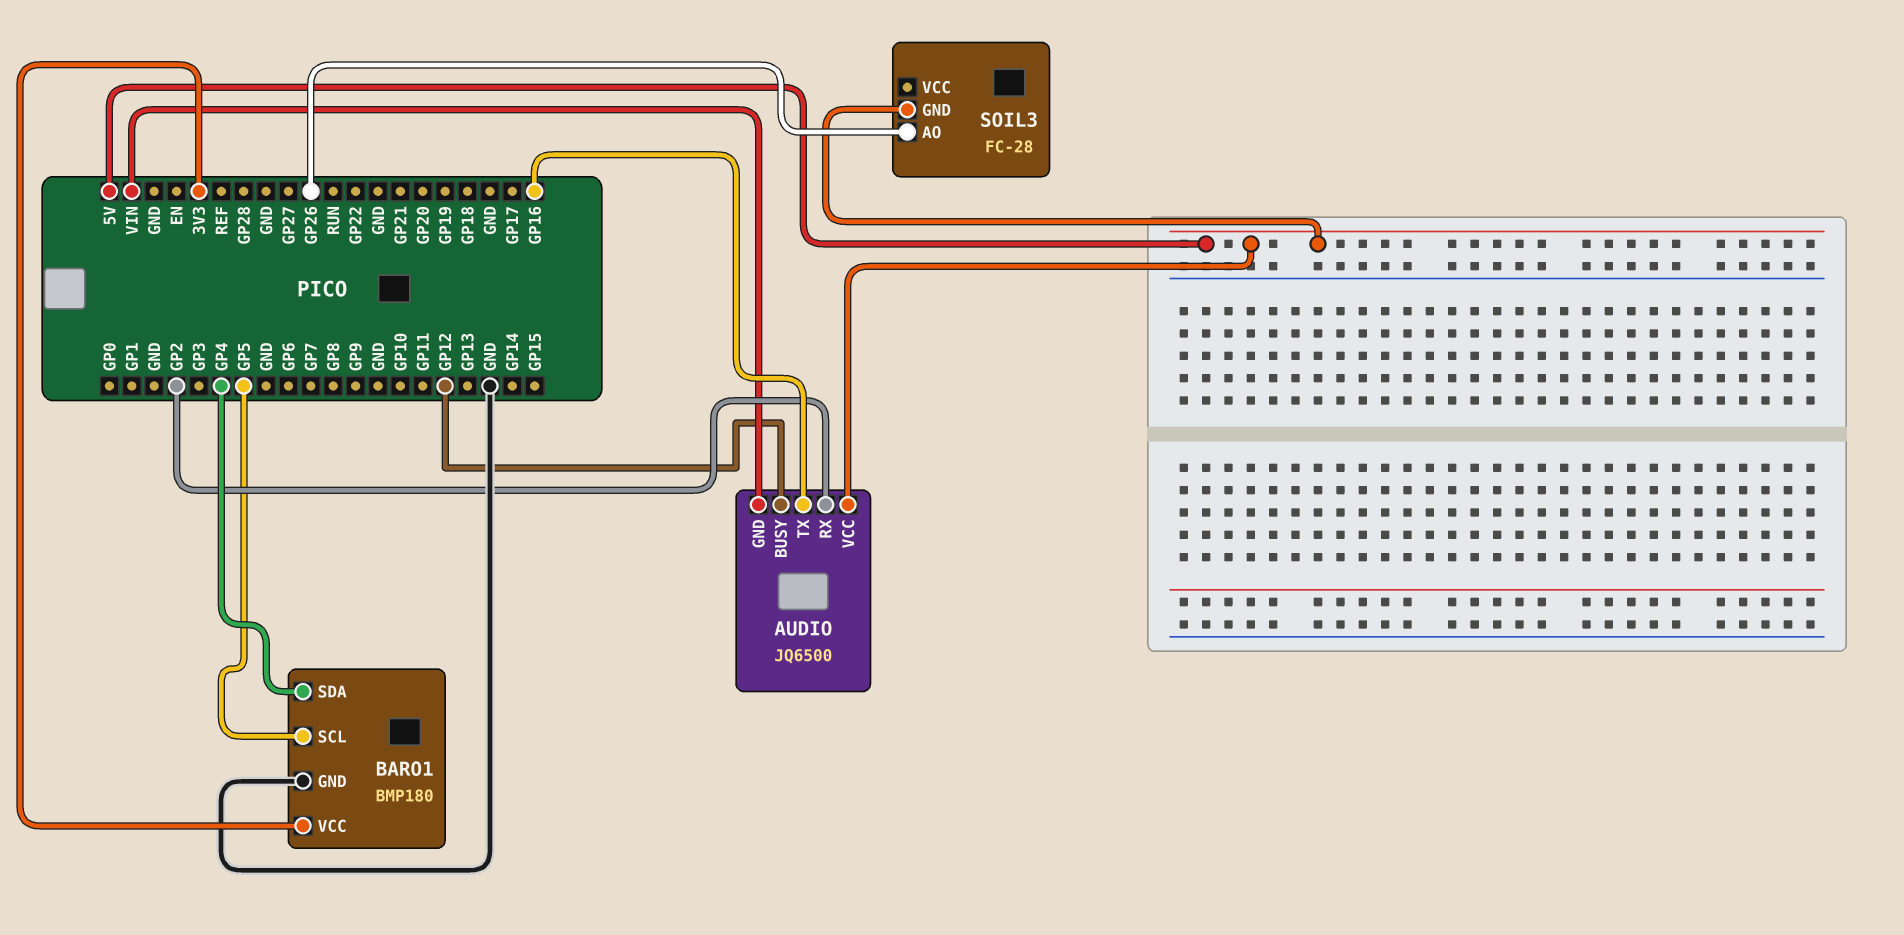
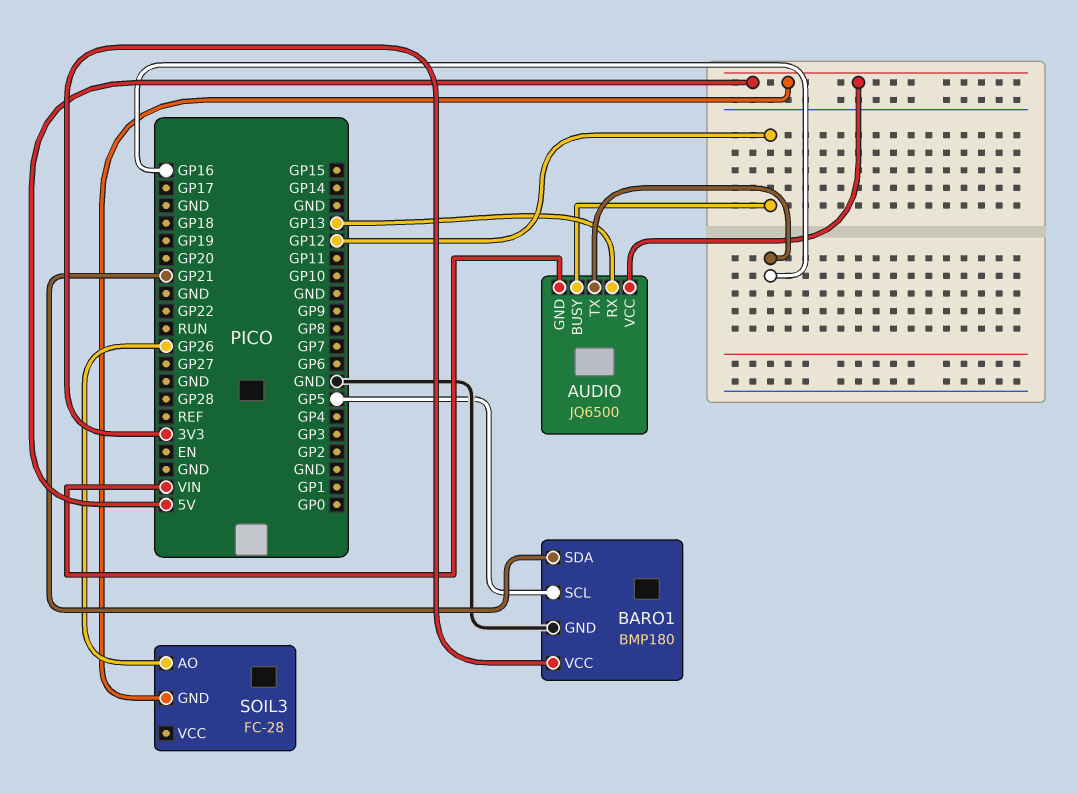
AUDIO pin RX: GP2 -> GP13
BARO1 pin SDA: GP4 -> GP21

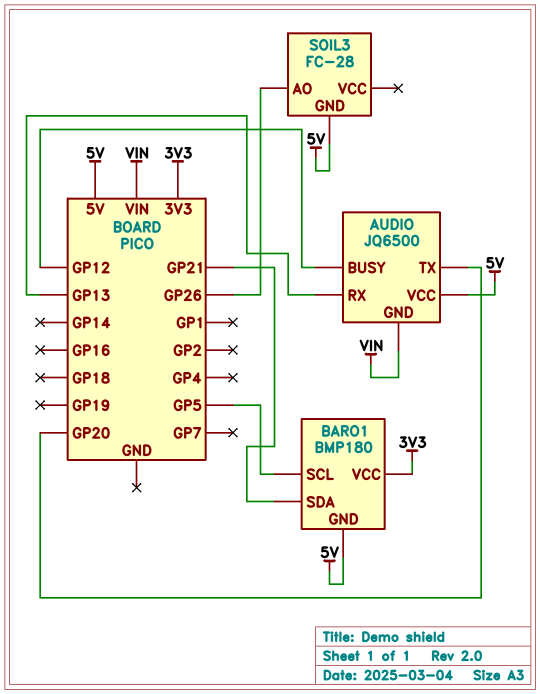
AUDIO pin TX: GP16 -> GP20
BARO1 pin GND: GND -> 5V

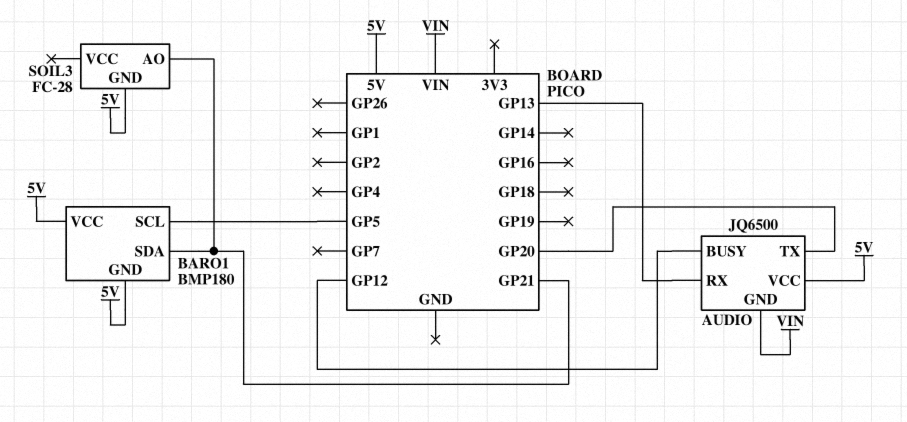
BARO1 pin VCC: 3V3 -> 5V
SOIL3 pin AO: GP26 -> GP21

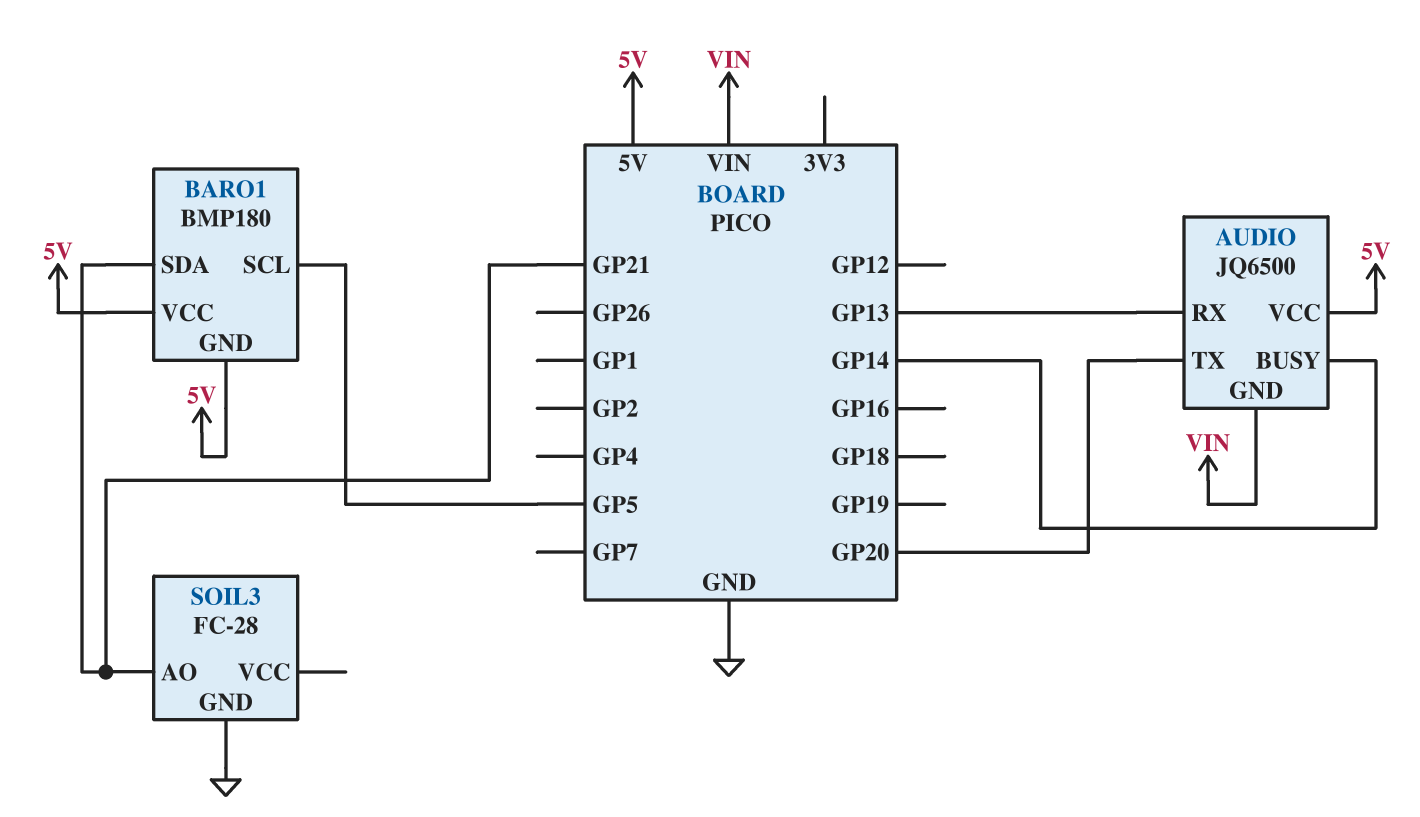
AUDIO pin BUSY: GP12 -> GP14
SOIL3 pin GND: 5V -> GND

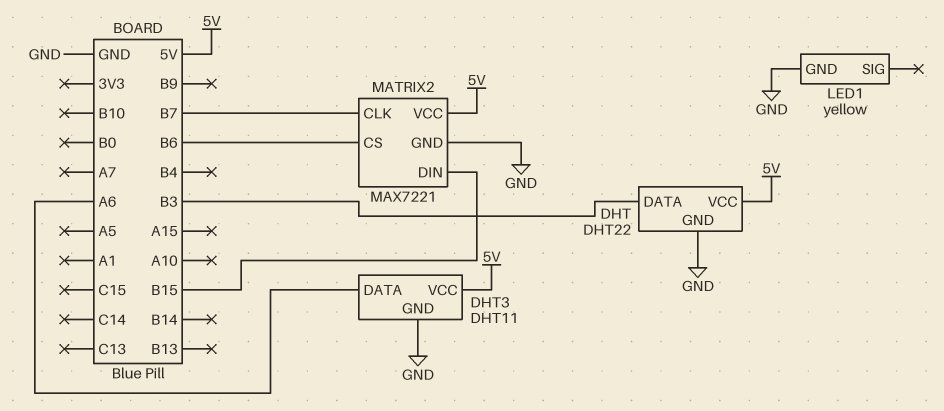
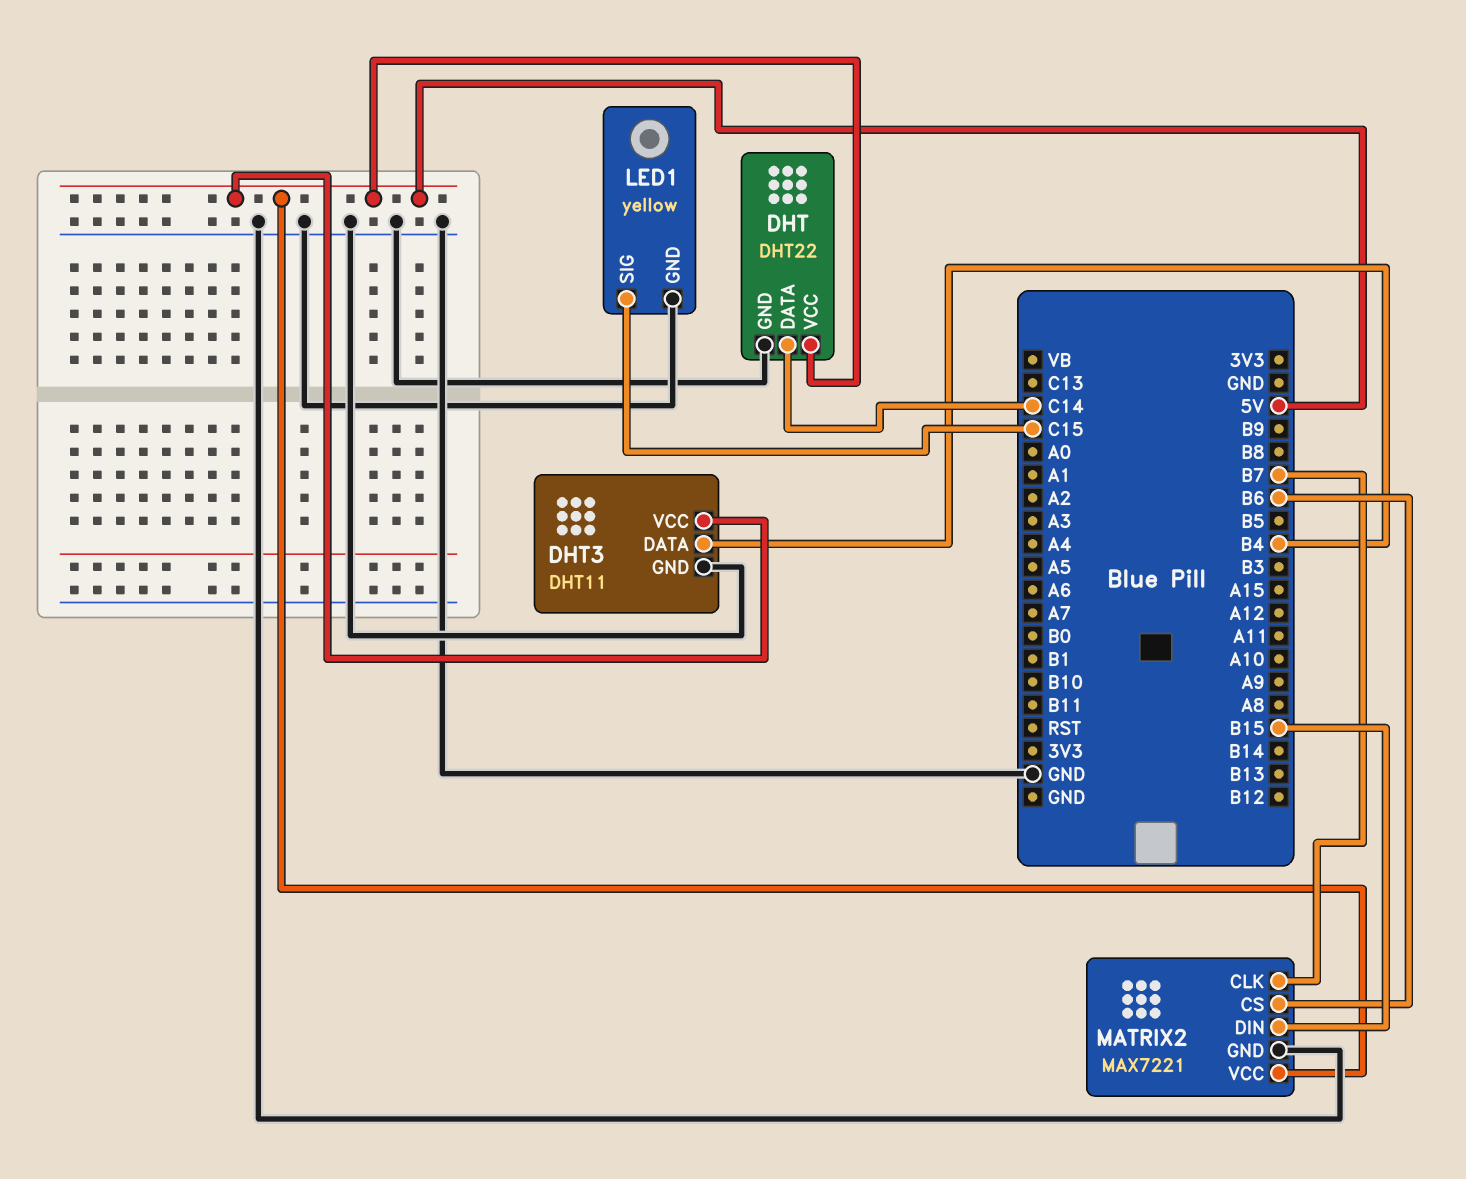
DHT pin DATA: B3 -> C14
DHT3 pin DATA: A6 -> B4
LED1 pin SIG: none -> C15

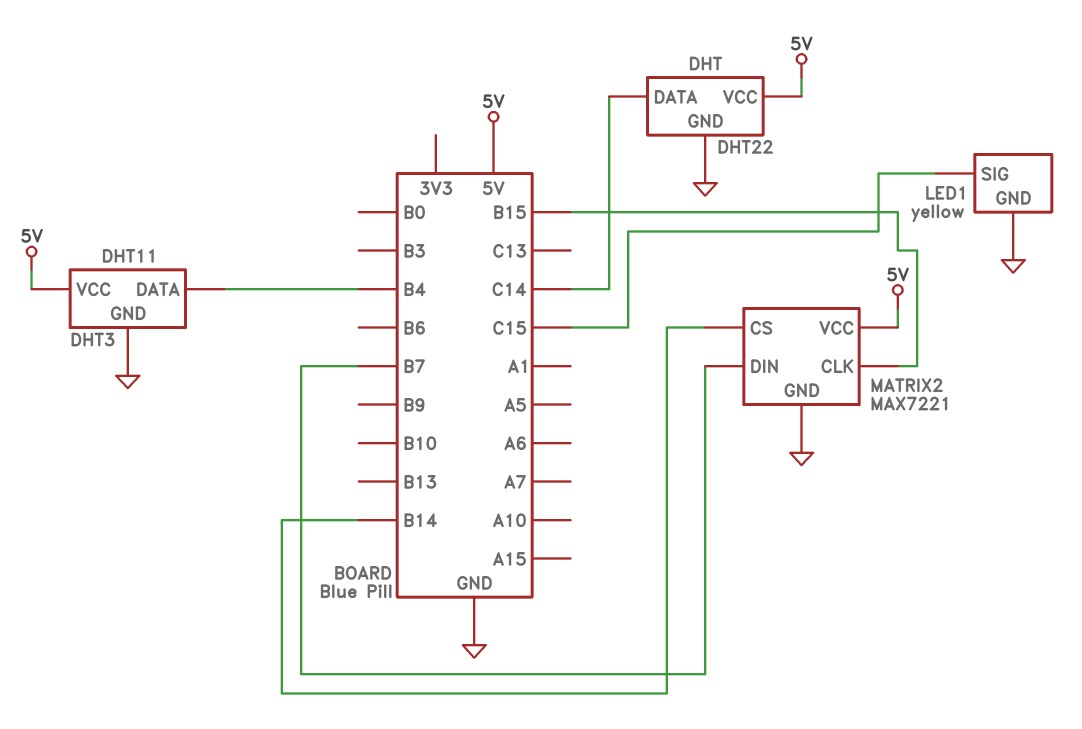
MATRIX2 pin CLK: B7 -> B15
MATRIX2 pin CS: B6 -> B14
MATRIX2 pin DIN: B15 -> B7

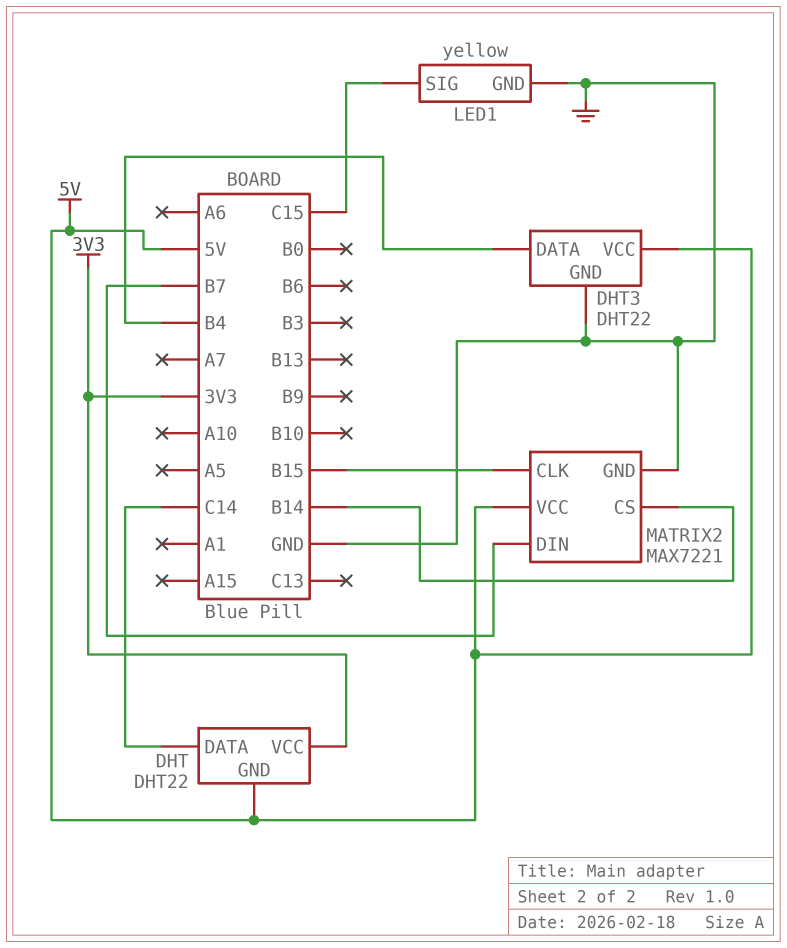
DHT pin GND: GND -> 5V
DHT pin VCC: 5V -> 3V3
DHT3: DHT11 -> DHT22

....

All of the material is to be reproduced verbatim, pictures excluded.

AUDIO pin RX: GP2 -> GP13
BARO1 pin SDA: GP4 -> GP21

AUDIO pin TX: GP16 -> GP20
BARO1 pin GND: GND -> 5V

BARO1 pin VCC: 3V3 -> 5V
SOIL3 pin AO: GP26 -> GP21

AUDIO pin BUSY: GP12 -> GP14
SOIL3 pin GND: 5V -> GND

DHT pin DATA: B3 -> C14
DHT3 pin DATA: A6 -> B4
LED1 pin SIG: none -> C15

MATRIX2 pin CLK: B7 -> B15
MATRIX2 pin CS: B6 -> B14
MATRIX2 pin DIN: B15 -> B7

DHT pin GND: GND -> 5V
DHT pin VCC: 5V -> 3V3
DHT3: DHT11 -> DHT22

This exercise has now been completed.